• [Source material]
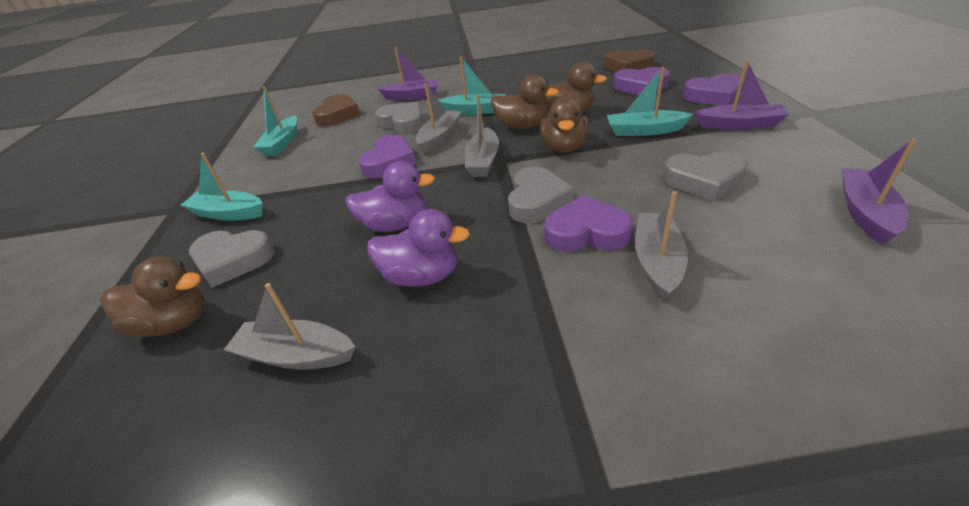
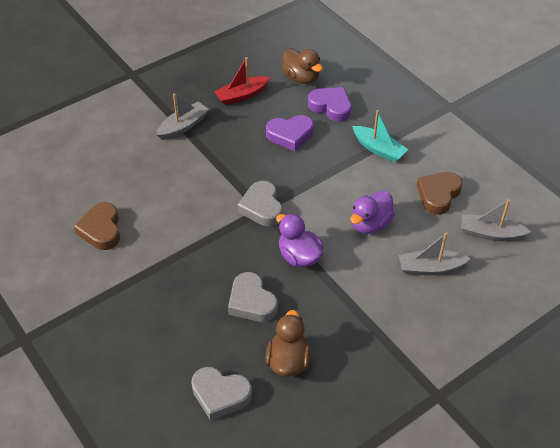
brown duck: [101,257,206,337] [491,74,559,129] [540,97,589,153] [543,62,607,113] = 4 -> [266,310,311,377] [282,48,323,84] = 2
grey boat: [224,283,355,370] [416,83,462,154] [465,95,499,177] [635,191,688,300] = 4 -> [156,93,209,140] [399,233,471,275] [461,199,531,241] = 3
grey heart: [189,230,275,288] [375,101,423,134] [508,166,574,224] [663,152,748,201] = 4 -> [191,367,252,421] [228,272,278,322] [237,181,282,226] = 3
purple boat: [377,47,439,100] [695,60,789,130] [842,139,917,244] = 3 -> none = 0
purple heart: [358,135,417,178] [544,195,633,252] [613,67,670,95] [683,74,745,106] = 4 -> [266,115,314,151] [308,87,351,122] = 2
red boat: none = 0 -> [214,57,270,105] = 1
turquoise boat: [181,153,263,221] [253,87,297,156] [438,57,506,115] [607,67,693,136] = 4 -> [352,110,408,162] = 1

• [Exercise aim]
Exclude the pictures, then write out every record exactly as it stands.

• [Reply]
brown duck: [101,257,206,337] [491,74,559,129] [540,97,589,153] [543,62,607,113] = 4 -> [266,310,311,377] [282,48,323,84] = 2
grey boat: [224,283,355,370] [416,83,462,154] [465,95,499,177] [635,191,688,300] = 4 -> [156,93,209,140] [399,233,471,275] [461,199,531,241] = 3
grey heart: [189,230,275,288] [375,101,423,134] [508,166,574,224] [663,152,748,201] = 4 -> [191,367,252,421] [228,272,278,322] [237,181,282,226] = 3
purple boat: [377,47,439,100] [695,60,789,130] [842,139,917,244] = 3 -> none = 0
purple heart: [358,135,417,178] [544,195,633,252] [613,67,670,95] [683,74,745,106] = 4 -> [266,115,314,151] [308,87,351,122] = 2
red boat: none = 0 -> [214,57,270,105] = 1
turquoise boat: [181,153,263,221] [253,87,297,156] [438,57,506,115] [607,67,693,136] = 4 -> [352,110,408,162] = 1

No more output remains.